• Action item: Each line from the one that contains "green brick D3:E4" down to the last line of the material should be retyped exactly as it stands.

• Dataset extract:
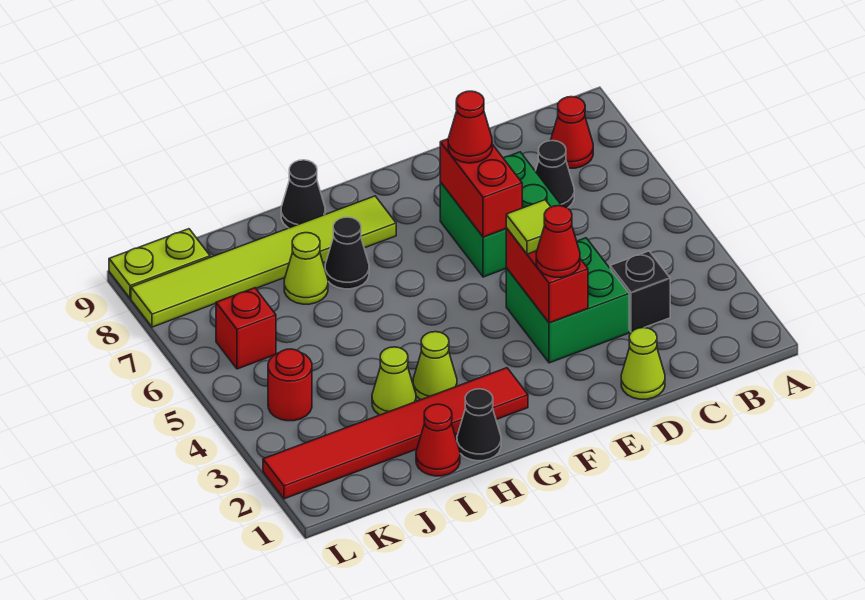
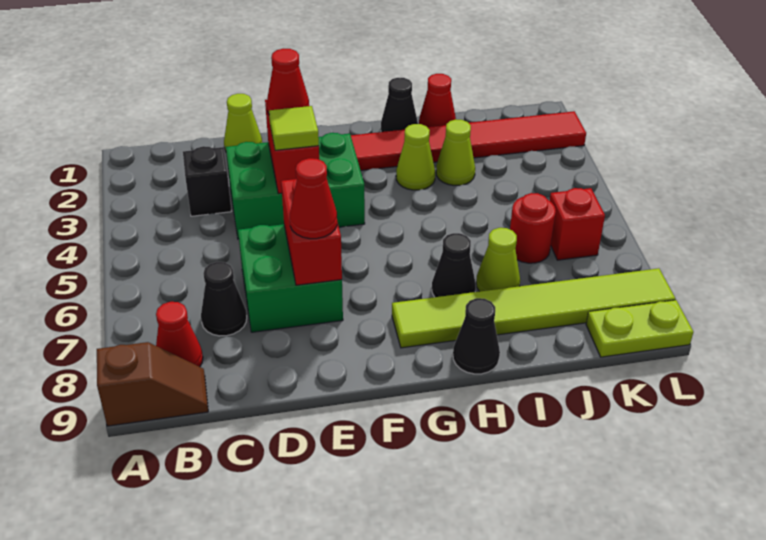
none -> brown slope A9:B9 level 1 top A
green brick D3:E4 level 1 -> green brick D3:F4 level 1
red round brick K4 level 1 -> red round brick J6 level 1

• Reply:
green brick D3:E4 level 1 -> green brick D3:F4 level 1
red round brick K4 level 1 -> red round brick J6 level 1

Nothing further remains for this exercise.